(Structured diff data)
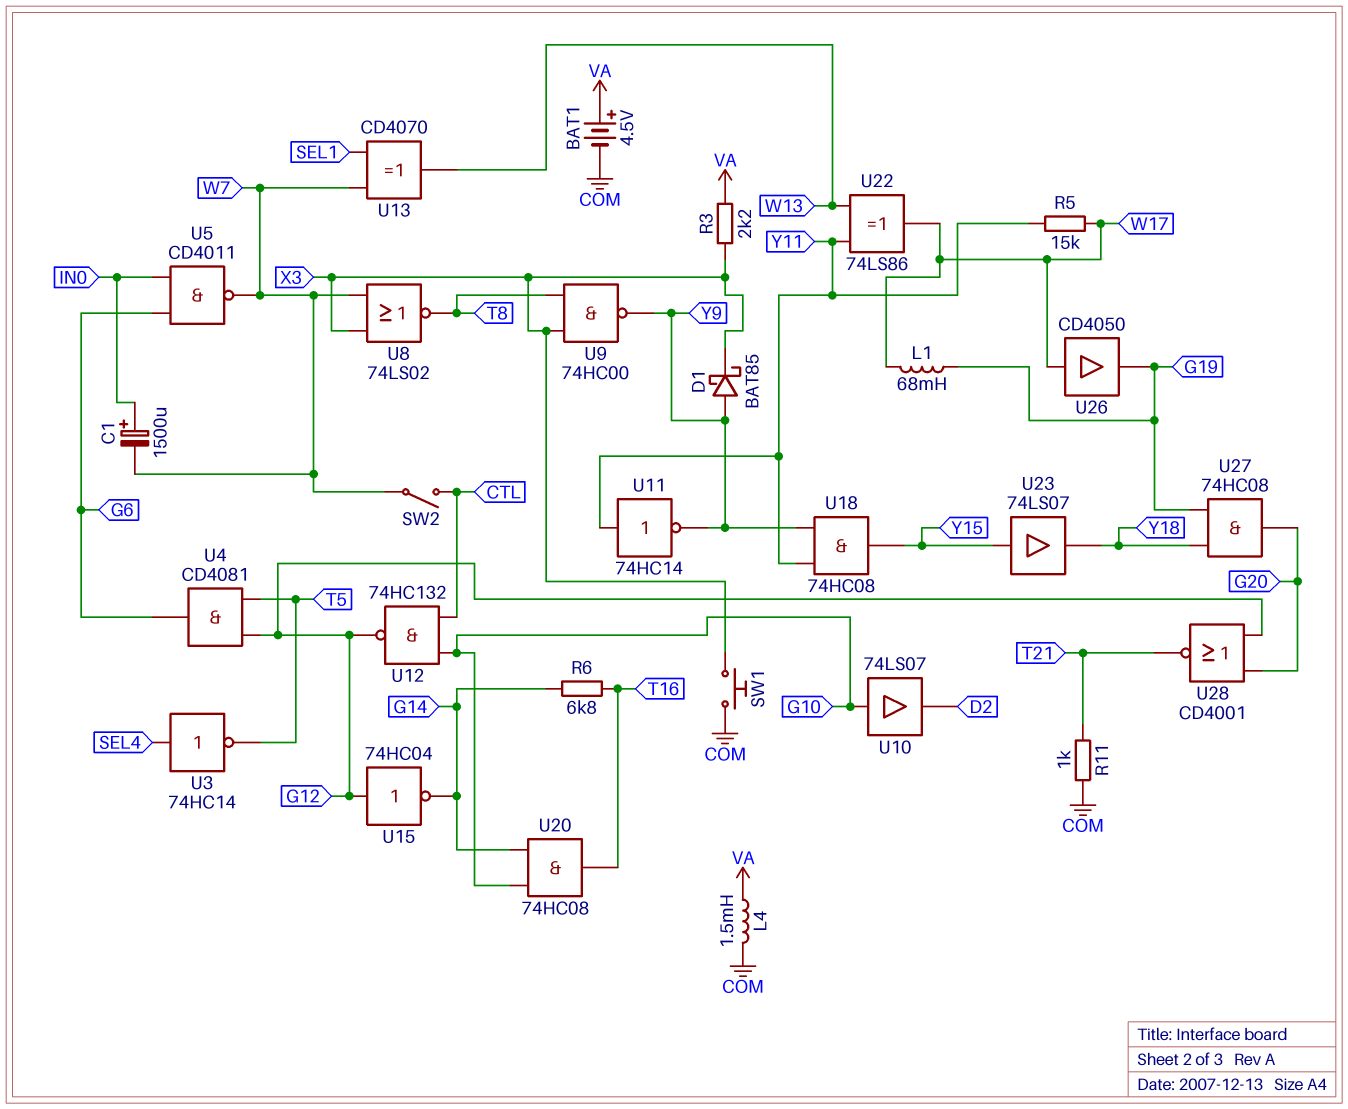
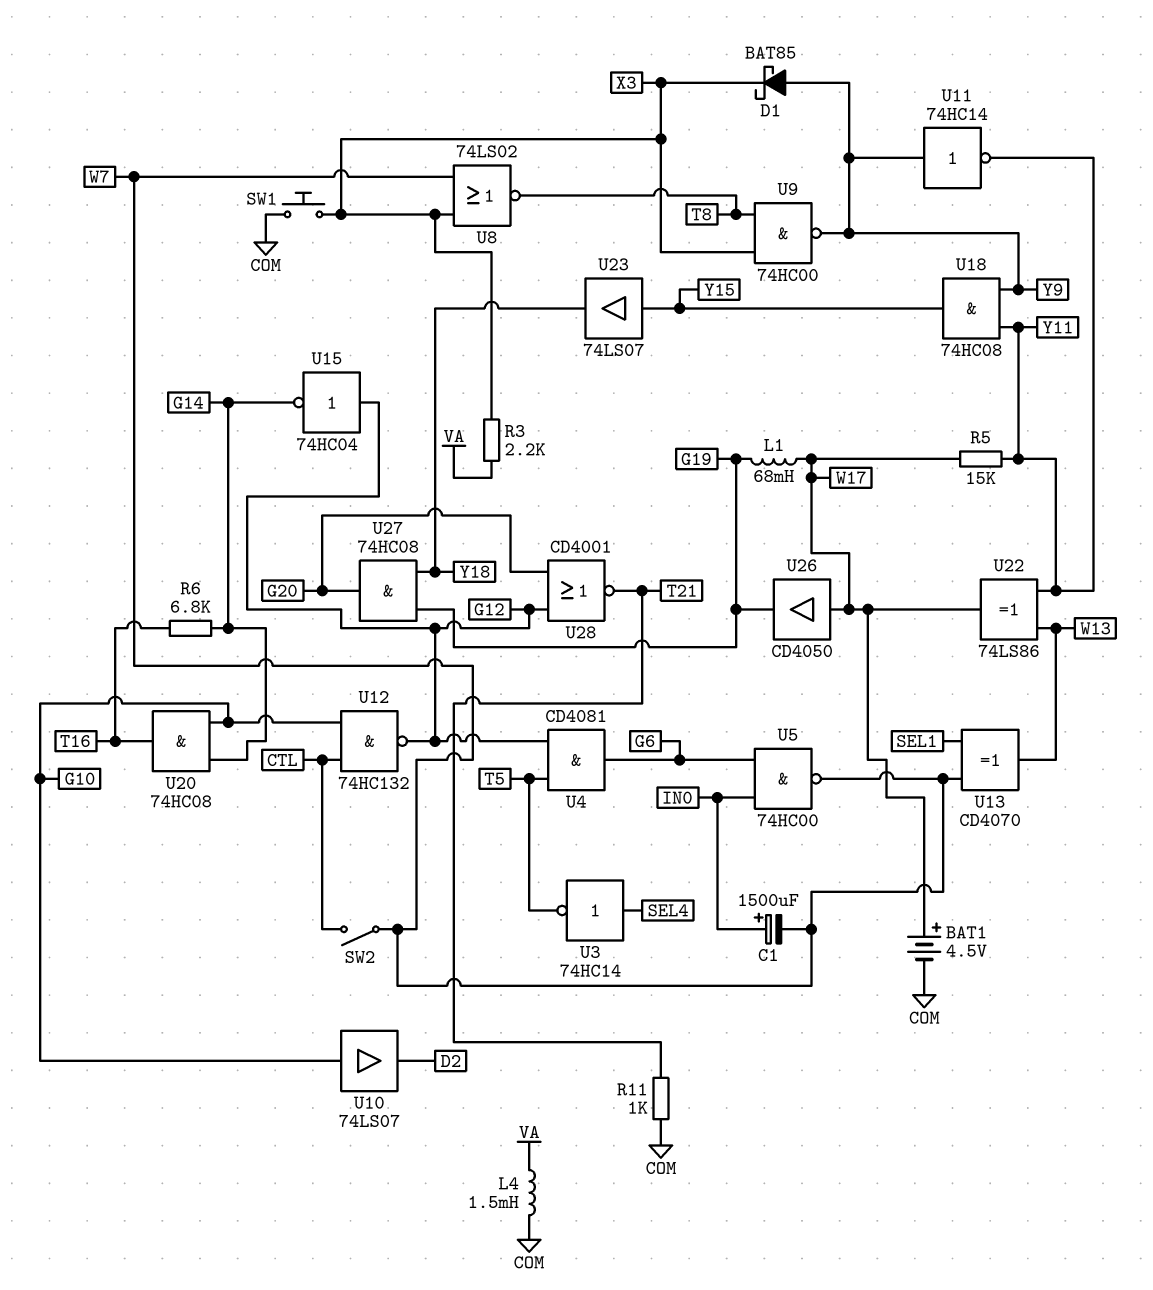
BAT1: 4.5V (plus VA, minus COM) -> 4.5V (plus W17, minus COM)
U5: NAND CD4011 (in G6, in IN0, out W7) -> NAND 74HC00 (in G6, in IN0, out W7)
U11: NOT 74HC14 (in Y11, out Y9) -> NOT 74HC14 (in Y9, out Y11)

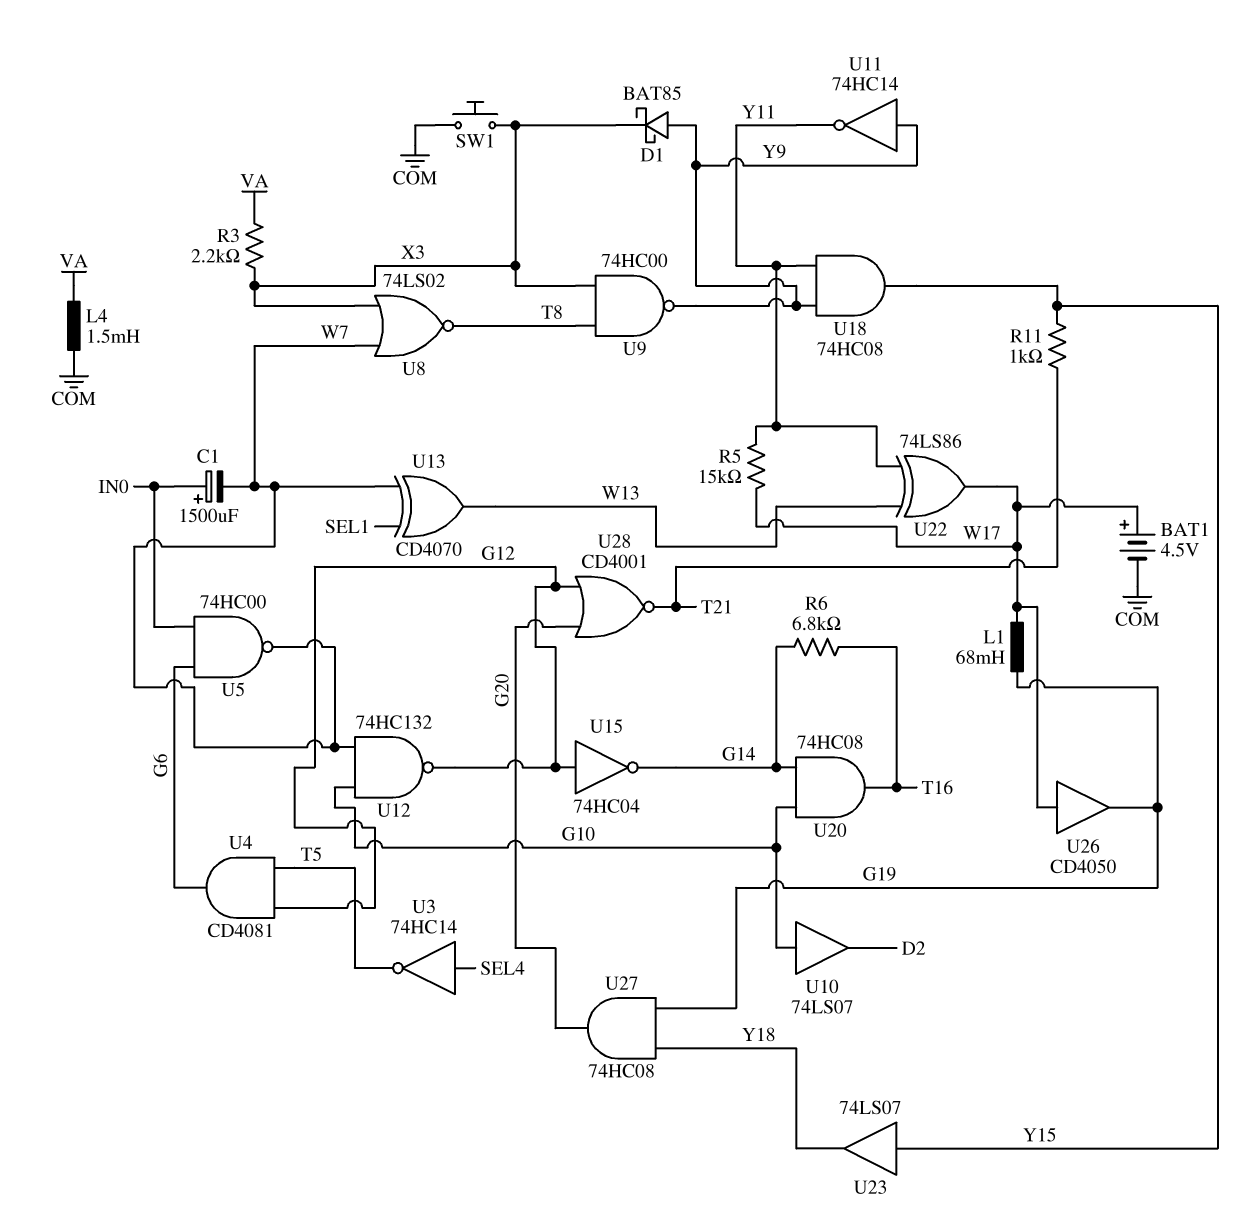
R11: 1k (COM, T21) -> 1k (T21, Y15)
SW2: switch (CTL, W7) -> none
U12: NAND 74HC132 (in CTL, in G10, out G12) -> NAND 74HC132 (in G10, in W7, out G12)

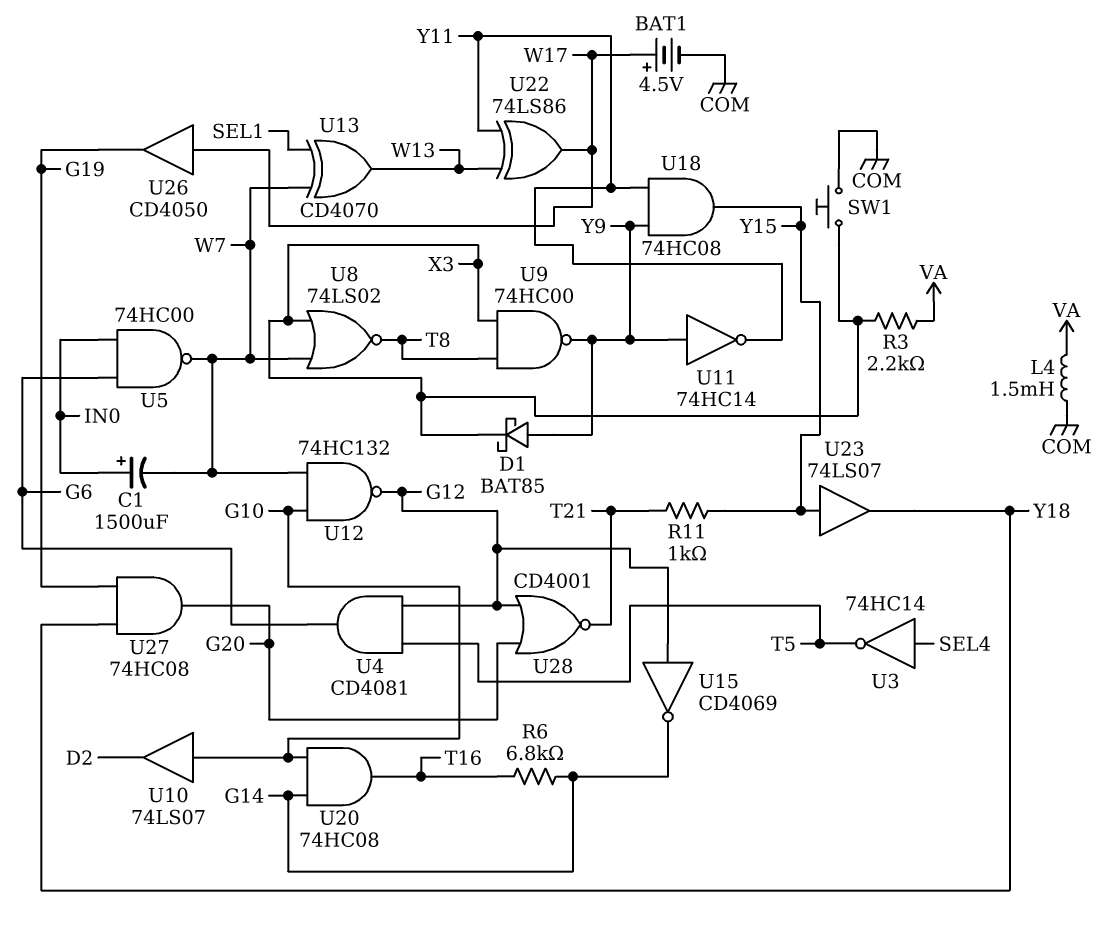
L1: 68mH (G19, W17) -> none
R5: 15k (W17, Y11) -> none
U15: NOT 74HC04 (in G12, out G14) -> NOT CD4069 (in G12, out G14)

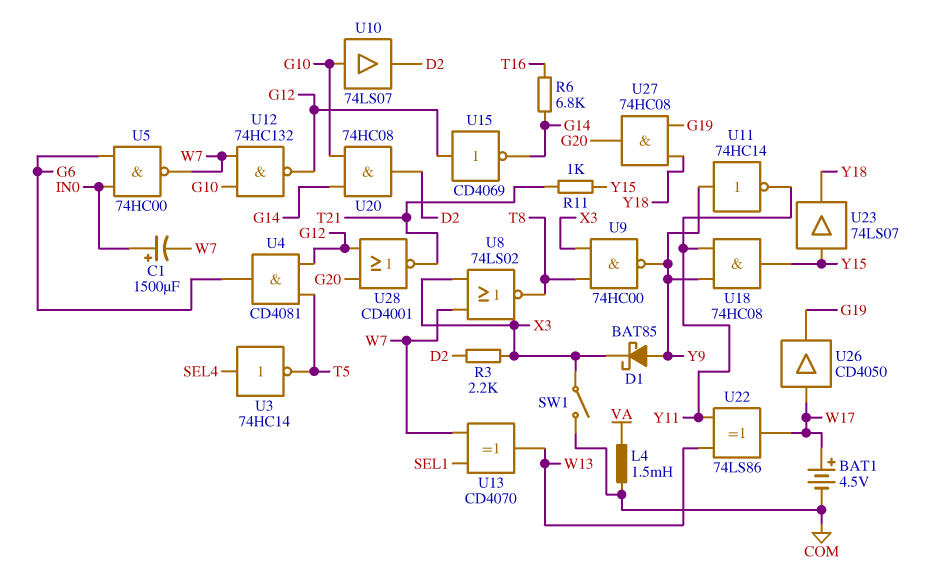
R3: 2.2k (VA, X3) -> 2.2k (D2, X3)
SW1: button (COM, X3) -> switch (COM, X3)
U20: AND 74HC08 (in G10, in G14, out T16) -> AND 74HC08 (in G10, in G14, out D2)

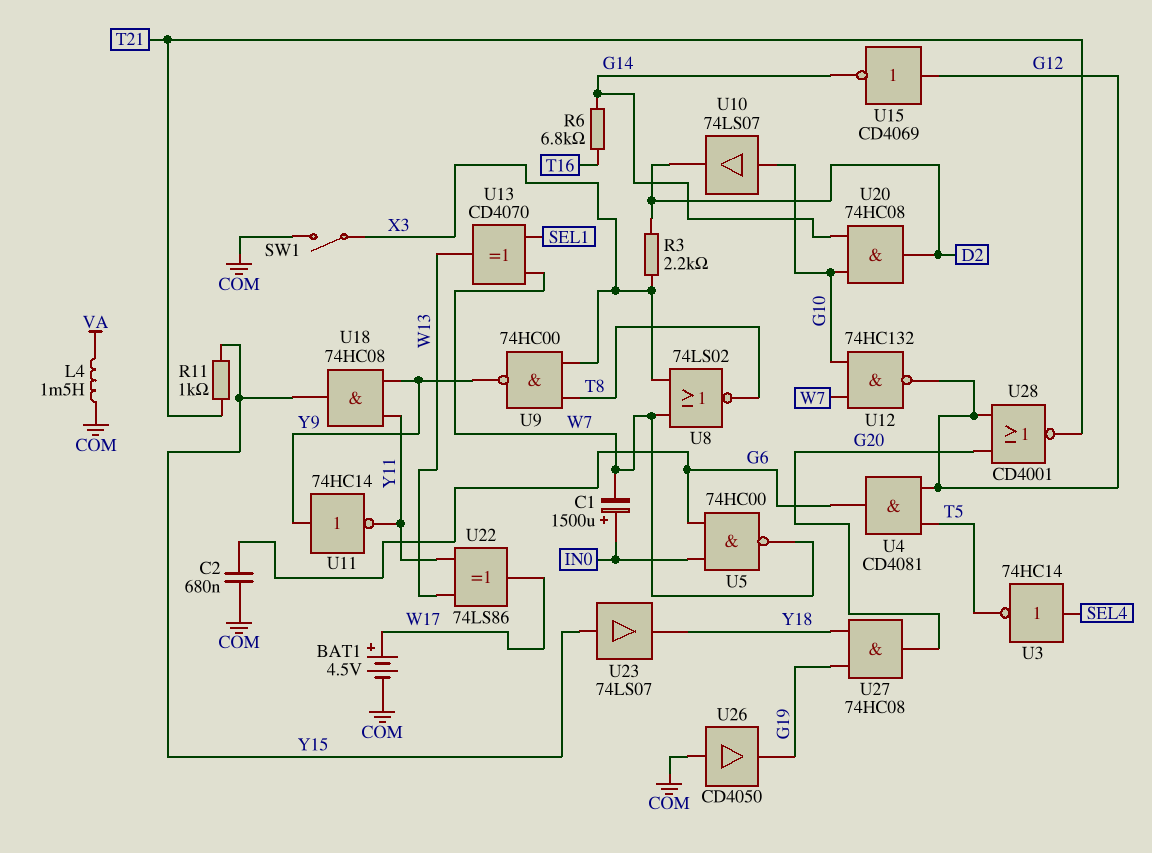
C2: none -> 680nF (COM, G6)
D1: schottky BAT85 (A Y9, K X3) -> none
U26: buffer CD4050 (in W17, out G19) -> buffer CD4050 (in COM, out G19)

**WHAT IS EXPECTED**
Pull out all lines from the entries above that include the word "switch".

**YOUR RESPONSE**
SW2: switch (CTL, W7) -> none
SW1: button (COM, X3) -> switch (COM, X3)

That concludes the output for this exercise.